Detected change data
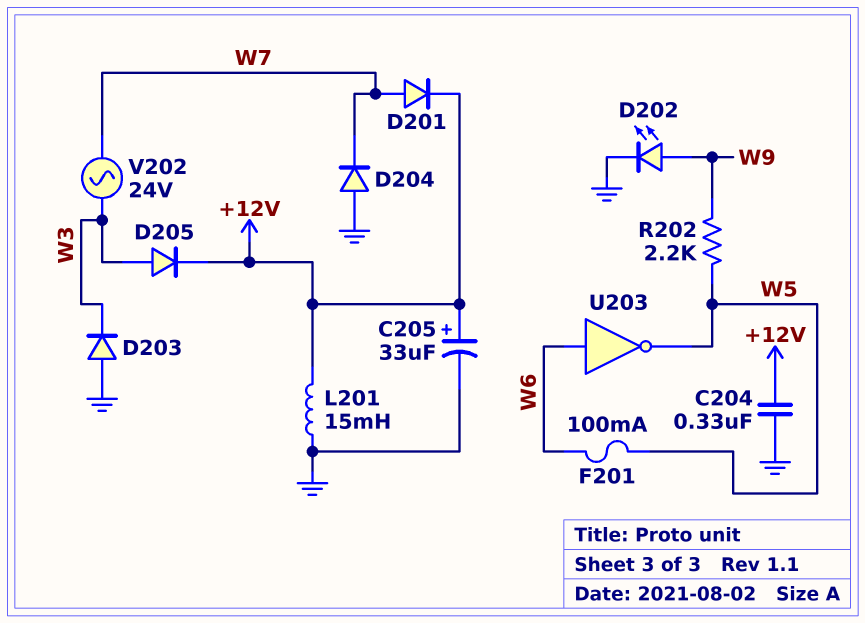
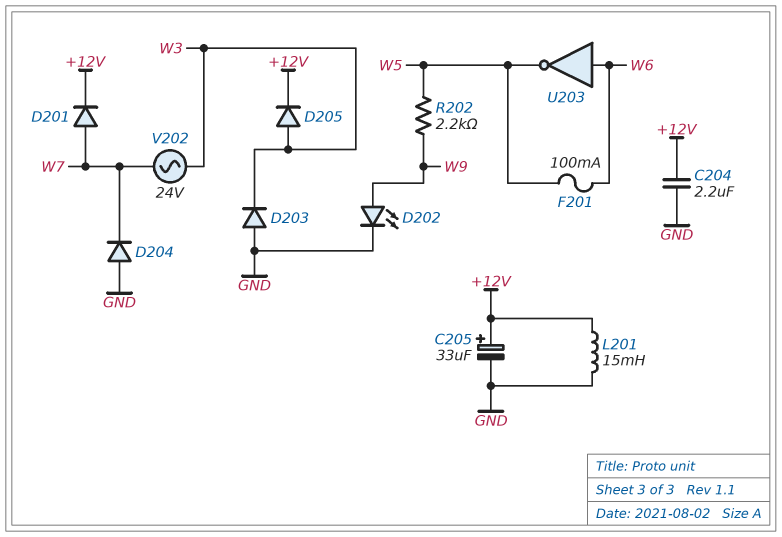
C204: 330nF (+12V, GND) -> 2.2uF (+12V, GND)

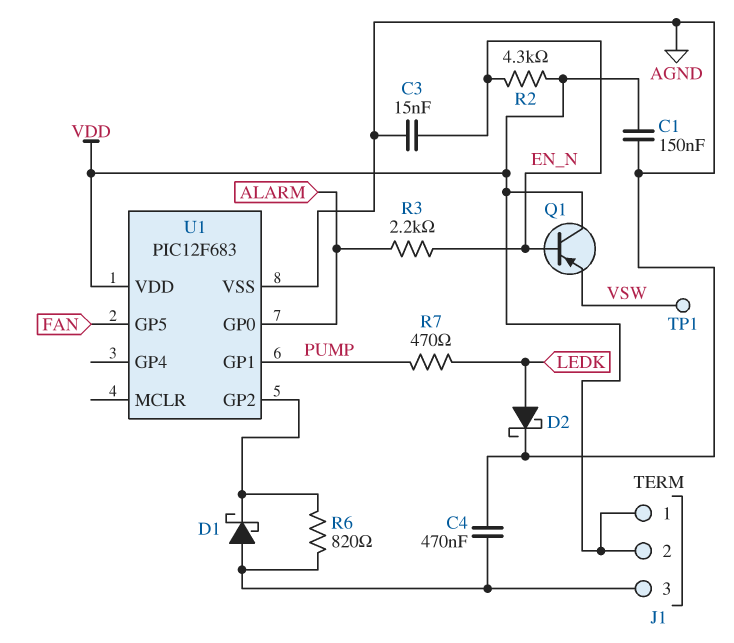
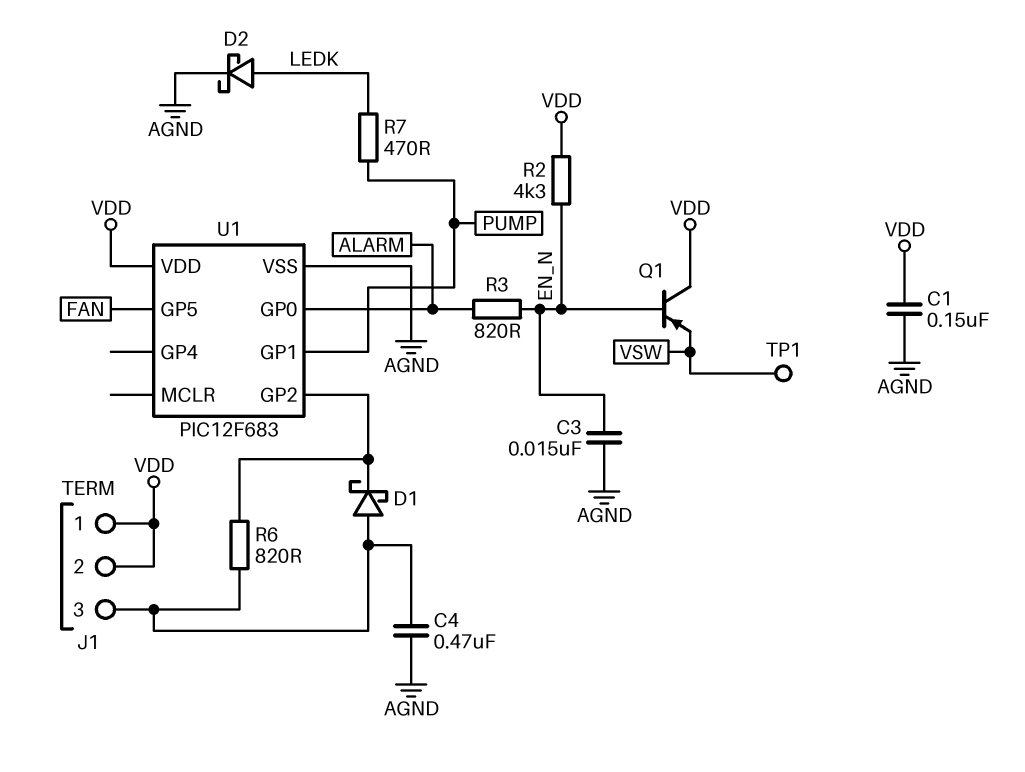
R3: 2.2k (ALARM, EN_N) -> 820 (ALARM, EN_N)

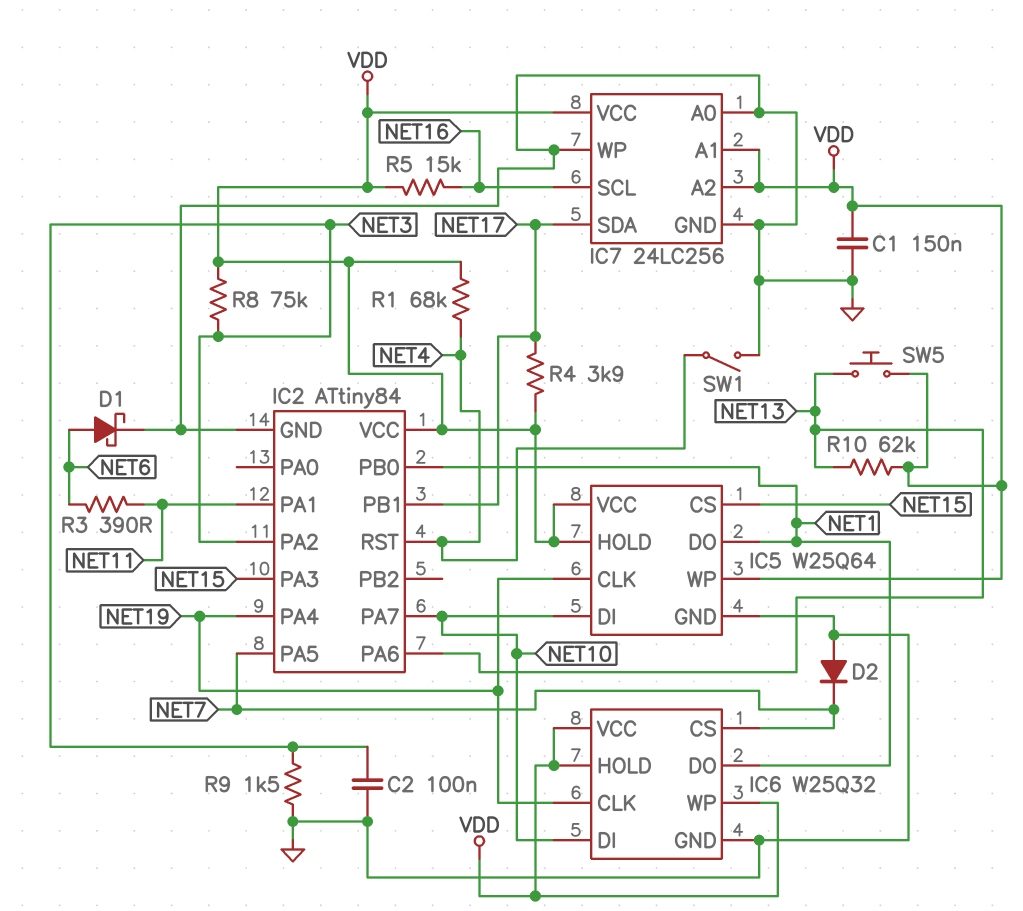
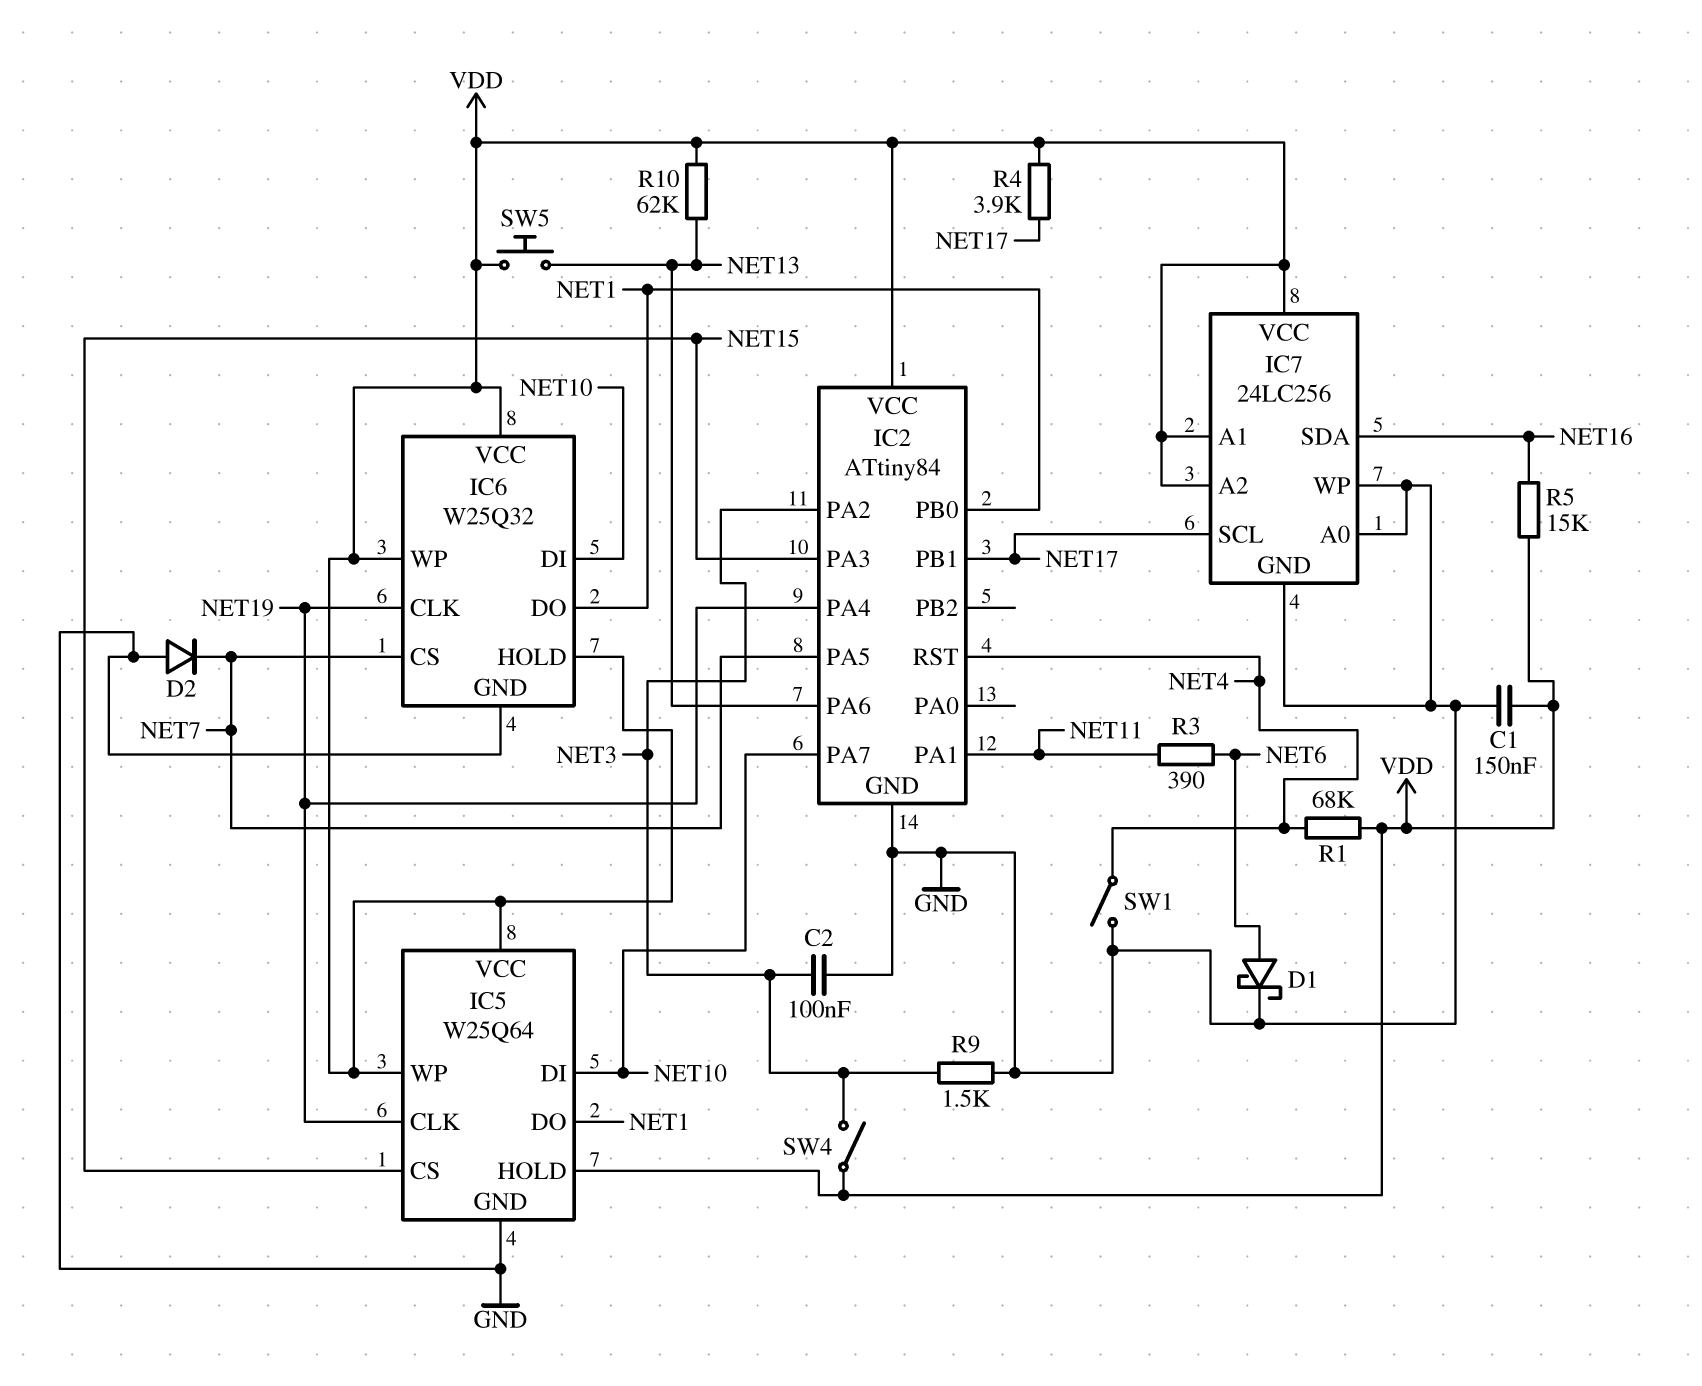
IC7 pin SCL: NET16 -> NET17
IC7 pin SDA: NET17 -> NET16
R8: 75k (NET3, VDD) -> none
SW4: none -> switch (NET3, VDD)

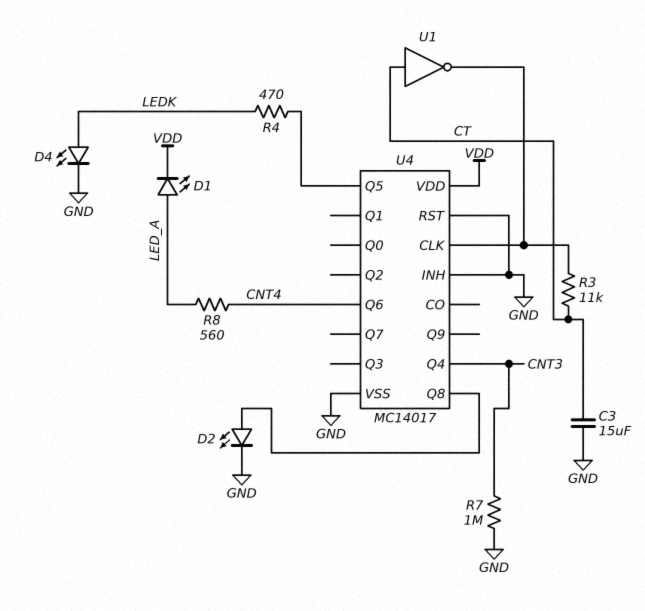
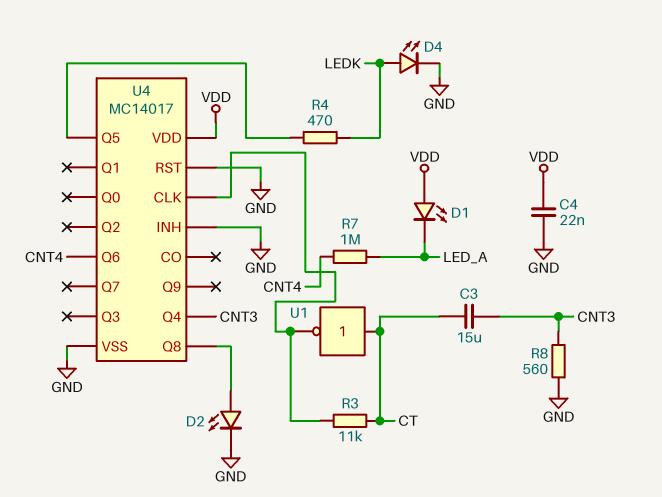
C3: 15uF (CT, GND) -> 15uF (CNT3, CT)
C4: none -> 22nF (GND, VDD)
D1: LED (A LED_A, K VDD) -> LED (A VDD, K LED_A)
R7: 1M (CNT3, GND) -> 1M (CNT4, LED_A)
R8: 560 (CNT4, LED_A) -> 560 (CNT3, GND)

WHAT THE EXERCISE ASKS - Where the string "none" turns up in a line of the data above, copy that whole line.

WRITTEN REPLY -
R8: 75k (NET3, VDD) -> none
SW4: none -> switch (NET3, VDD)
C4: none -> 22nF (GND, VDD)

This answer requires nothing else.